**ASSIGNMENT**
Below, find the line containing "yellow torofi <514" and the line containing "grey bekusak <111"; reproduce exactly those two and every line between them, omitting pictures.

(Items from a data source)
######

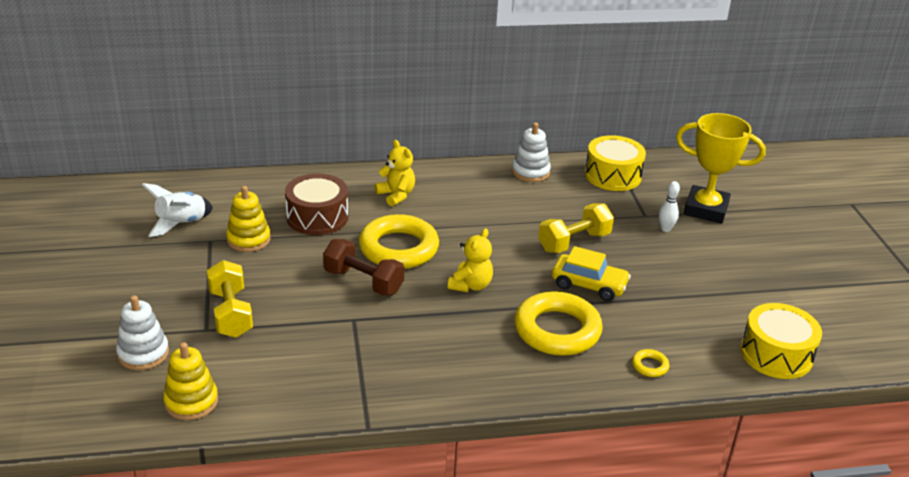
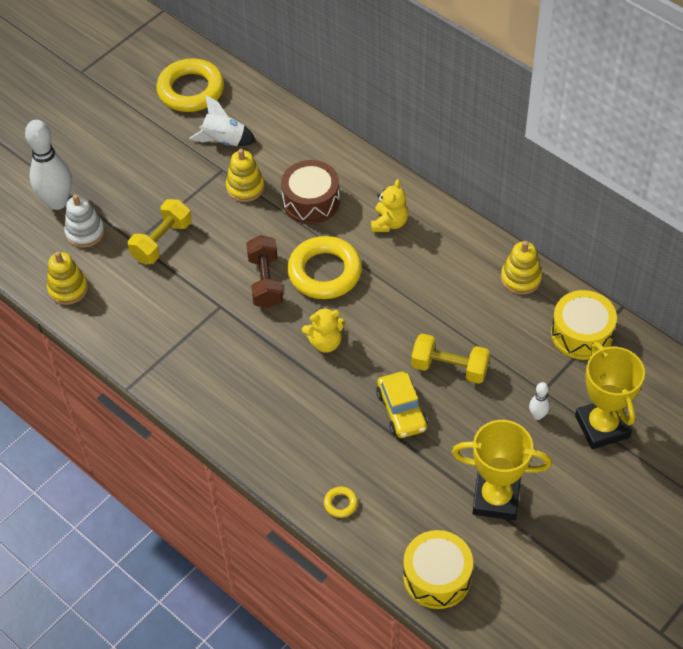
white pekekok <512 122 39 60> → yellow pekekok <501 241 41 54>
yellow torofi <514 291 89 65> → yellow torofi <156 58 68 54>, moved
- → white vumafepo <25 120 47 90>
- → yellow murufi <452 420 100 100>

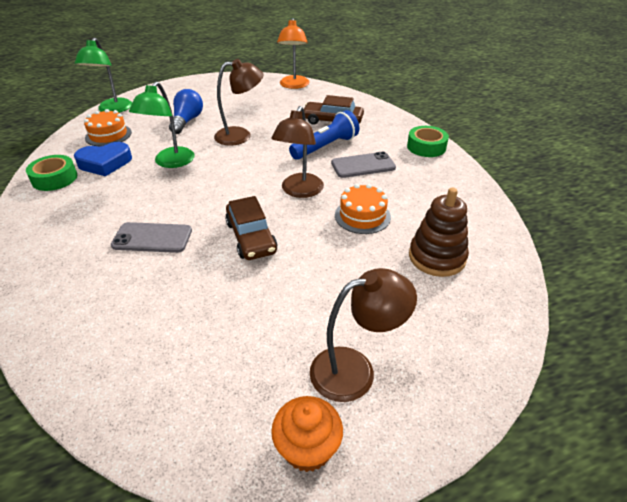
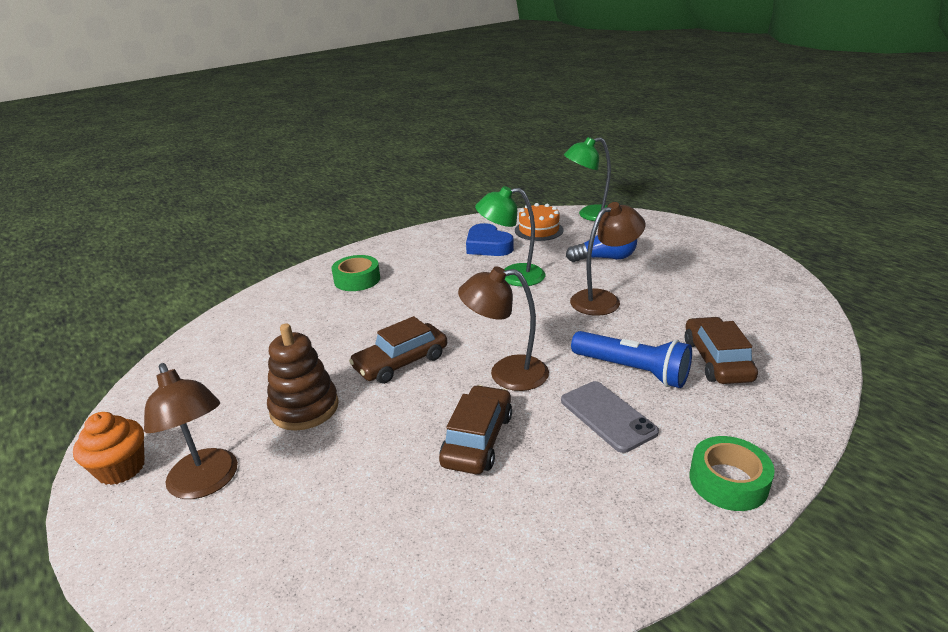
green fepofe <26 155 51 36> → green fepofe <332 255 48 36>, moved
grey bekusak <111 222 81 31> → -
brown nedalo <214 59 50 87> → brown nedalo <570 202 75 114>, 90 degrees counterclockwise
orange nedalo <277 18 33 71> → -
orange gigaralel <335 184 56 50> → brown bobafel <439 385 73 89>
brown pekekok <409 188 60 89> → brown pekekok <267 323 72 108>, moved

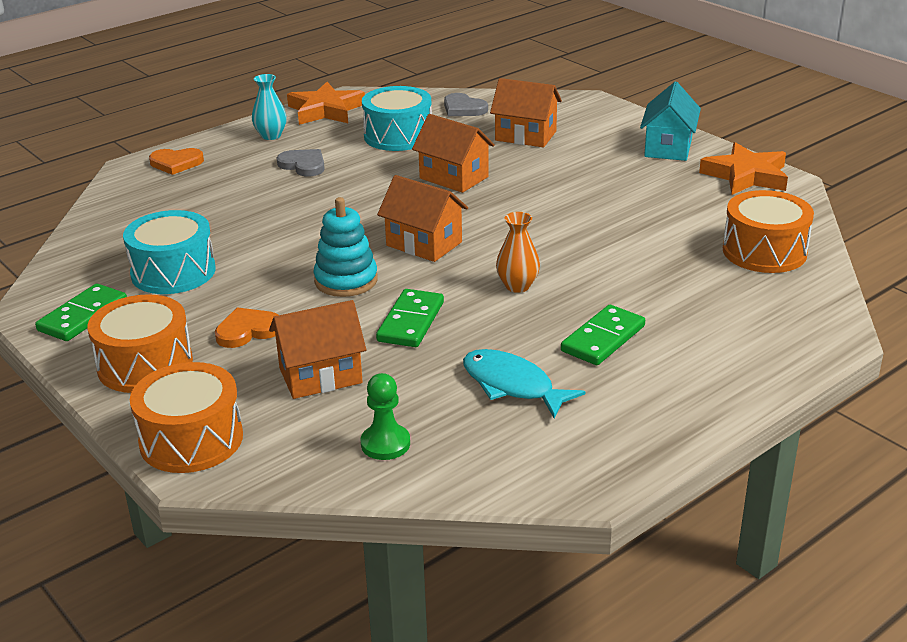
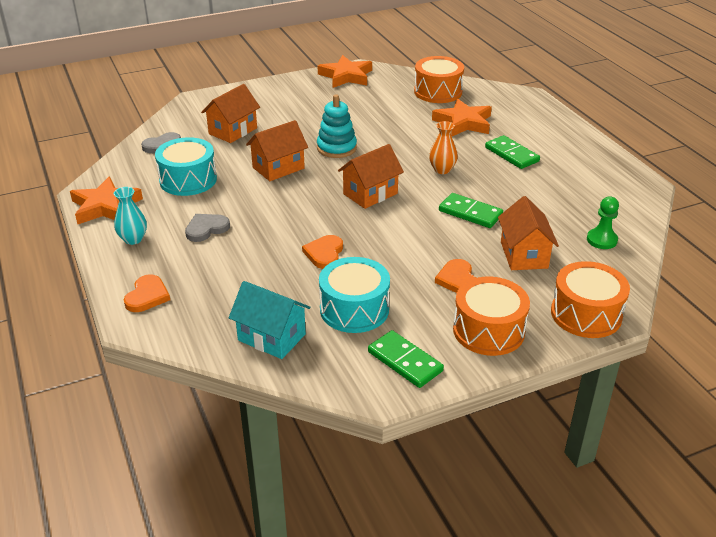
turquoise pekekok <314 197 64 100> → turquoise pekekok <317 94 40 64>, moved
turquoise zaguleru <463 349 122 69> → -
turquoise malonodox <640 82 61 79> → turquoise malonodox <229 281 81 78>, moved
- → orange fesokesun <302 235 41 34>
- → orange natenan <432 99 60 37>

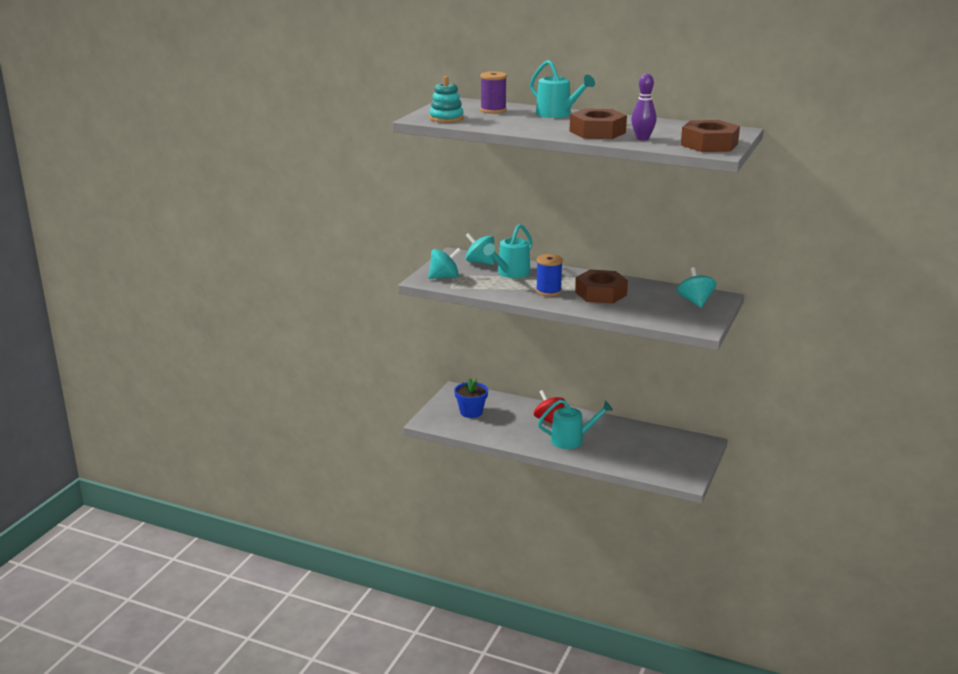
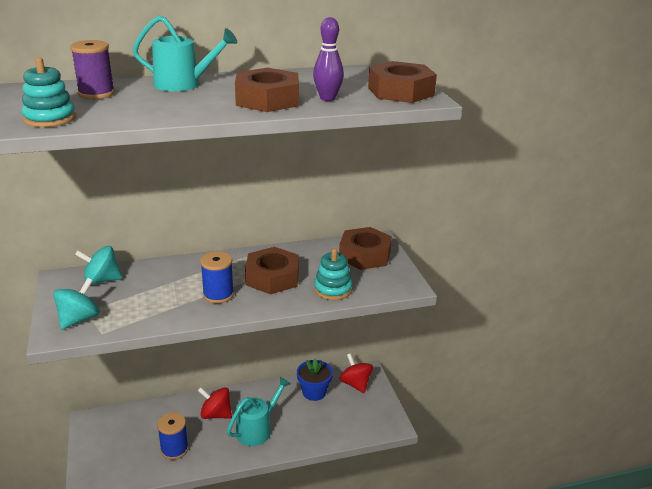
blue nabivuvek <454 378 34 40> → blue nabivuvek <297 358 36 43>, moved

######

**RESULT OF THIS EXERCISE**
yellow torofi <514 291 89 65> → yellow torofi <156 58 68 54>, moved
- → white vumafepo <25 120 47 90>
- → yellow murufi <452 420 100 100>

green fepofe <26 155 51 36> → green fepofe <332 255 48 36>, moved
grey bekusak <111 222 81 31> → -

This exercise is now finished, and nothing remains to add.